Aim of the exercise: Pick out every line of the records below that contains the string "zero", and copy each one. Case counts.
▶
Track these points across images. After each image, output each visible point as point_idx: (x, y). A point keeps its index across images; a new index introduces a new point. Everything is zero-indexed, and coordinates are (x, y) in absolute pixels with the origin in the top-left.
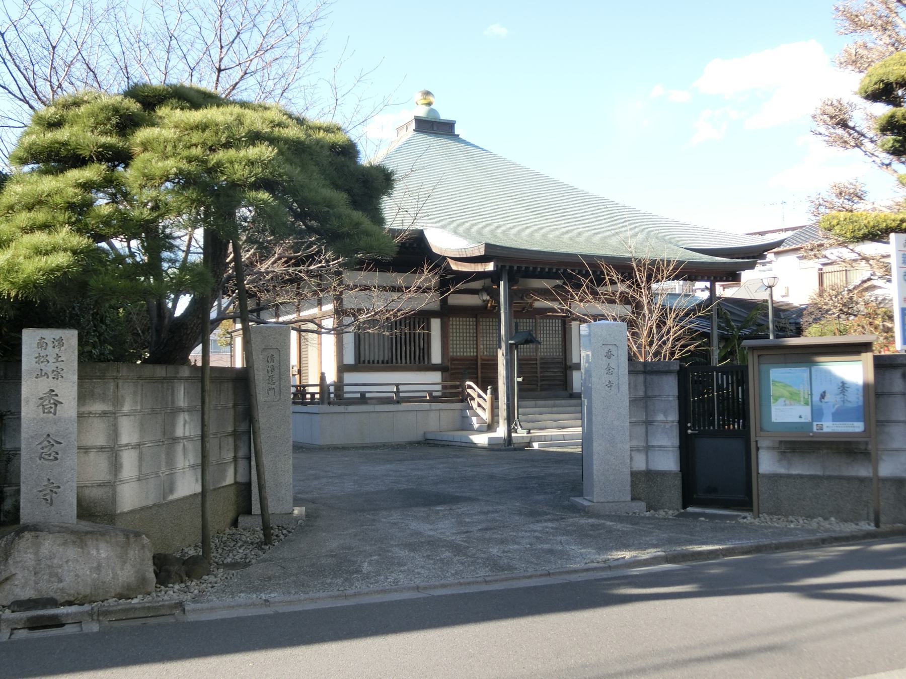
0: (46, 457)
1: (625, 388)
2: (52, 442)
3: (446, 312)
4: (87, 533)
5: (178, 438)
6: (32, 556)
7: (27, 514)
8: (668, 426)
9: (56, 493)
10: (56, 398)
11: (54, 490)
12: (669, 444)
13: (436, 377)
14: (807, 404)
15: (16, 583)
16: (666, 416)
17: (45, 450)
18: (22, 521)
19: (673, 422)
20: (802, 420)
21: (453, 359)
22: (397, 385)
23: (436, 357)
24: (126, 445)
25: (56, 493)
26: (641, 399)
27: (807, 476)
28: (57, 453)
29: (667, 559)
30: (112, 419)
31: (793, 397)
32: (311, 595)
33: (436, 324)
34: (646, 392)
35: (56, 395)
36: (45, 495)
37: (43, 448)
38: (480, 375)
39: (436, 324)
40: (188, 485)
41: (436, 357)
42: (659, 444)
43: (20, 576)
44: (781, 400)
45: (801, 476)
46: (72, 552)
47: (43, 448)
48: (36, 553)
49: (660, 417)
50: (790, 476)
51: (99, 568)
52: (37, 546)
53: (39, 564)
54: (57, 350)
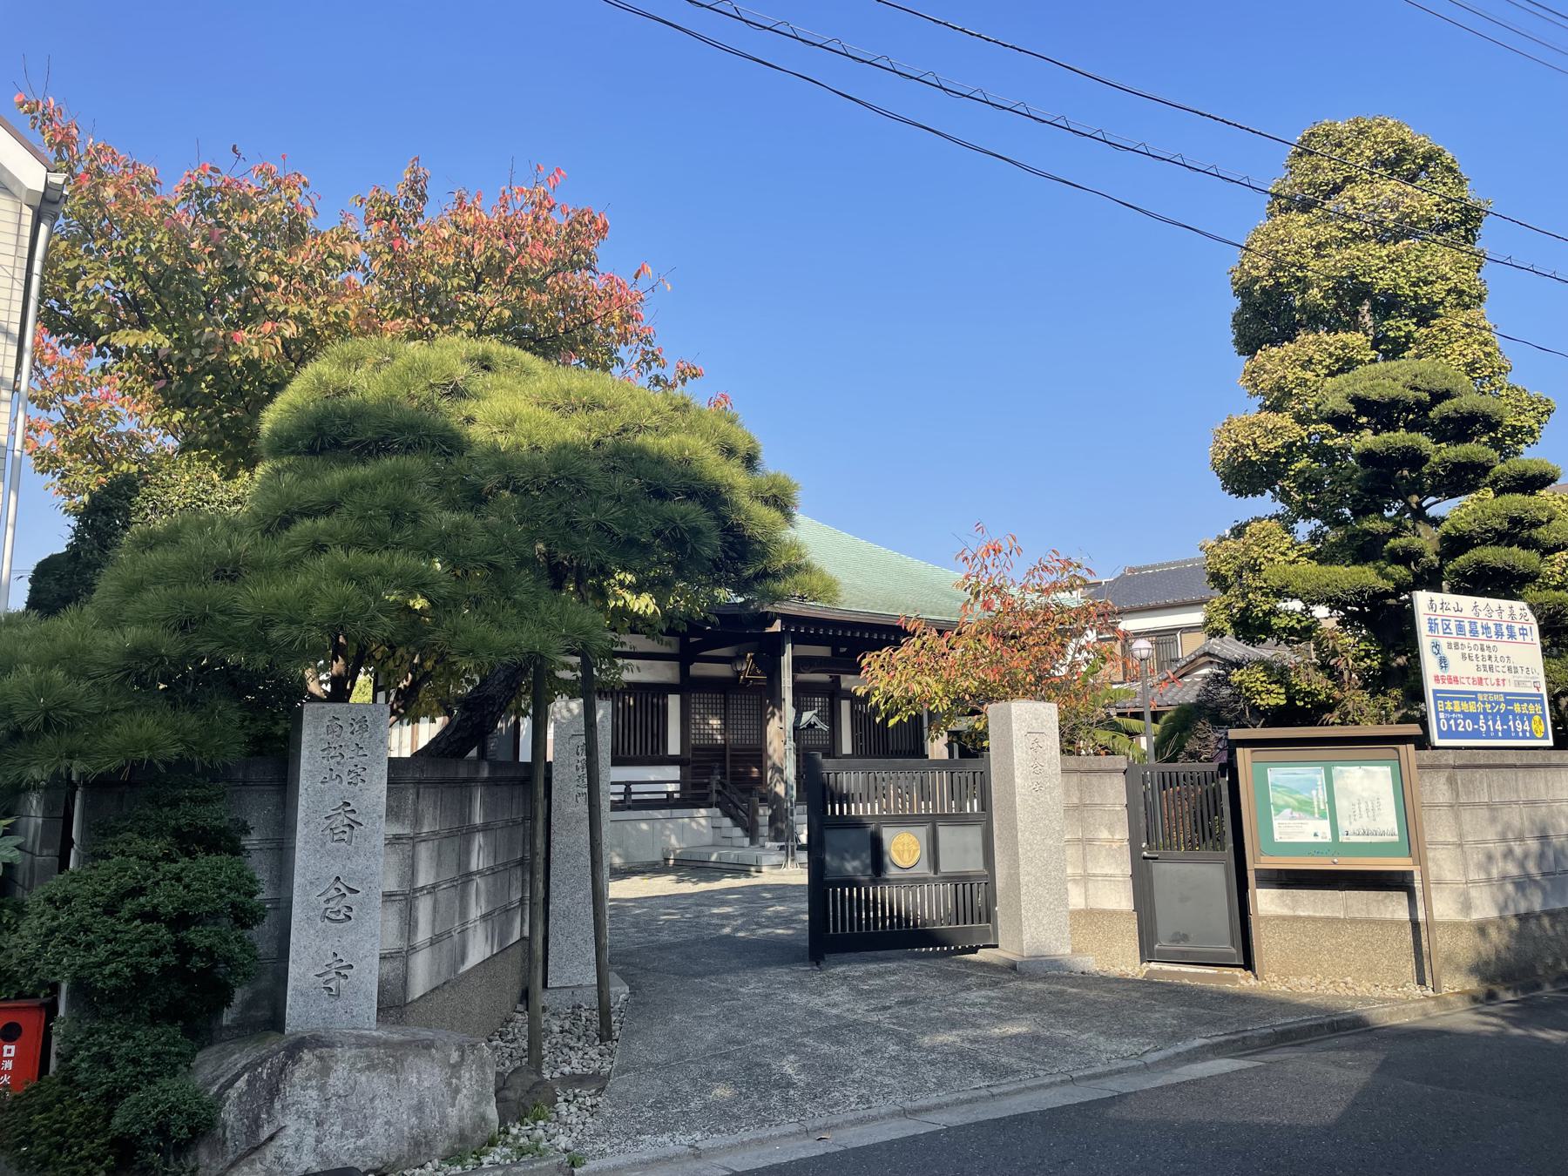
0: (333, 916)
1: (1058, 793)
2: (344, 890)
3: (687, 687)
4: (402, 1044)
5: (472, 874)
6: (314, 1093)
7: (299, 1014)
8: (1115, 846)
9: (346, 977)
10: (352, 816)
11: (343, 972)
12: (1118, 872)
13: (674, 772)
14: (1323, 817)
15: (285, 1142)
16: (1113, 834)
17: (331, 904)
18: (288, 1030)
19: (1122, 840)
20: (1319, 840)
21: (696, 748)
22: (628, 784)
23: (674, 748)
24: (422, 888)
25: (346, 977)
26: (1076, 807)
27: (1321, 919)
28: (350, 909)
29: (1216, 1050)
30: (408, 848)
31: (1305, 808)
32: (744, 1135)
33: (674, 702)
34: (1080, 799)
35: (353, 811)
36: (327, 982)
37: (328, 901)
38: (728, 769)
39: (674, 702)
40: (478, 950)
41: (674, 748)
42: (1105, 871)
43: (290, 1131)
44: (1287, 811)
45: (1314, 919)
46: (377, 1083)
47: (328, 901)
48: (322, 1088)
49: (1105, 834)
50: (1297, 918)
51: (419, 1108)
52: (325, 1071)
53: (328, 1106)
54: (356, 738)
◀
Solution for this problem:
Track these points across images. After each image, output each visible point as point_idx: (x, y). A point keeps its index across images; a new index introduces a new point. Everything is zero-indexed, and coordinates are (x, y) in absolute pixels with the origin in the top-left.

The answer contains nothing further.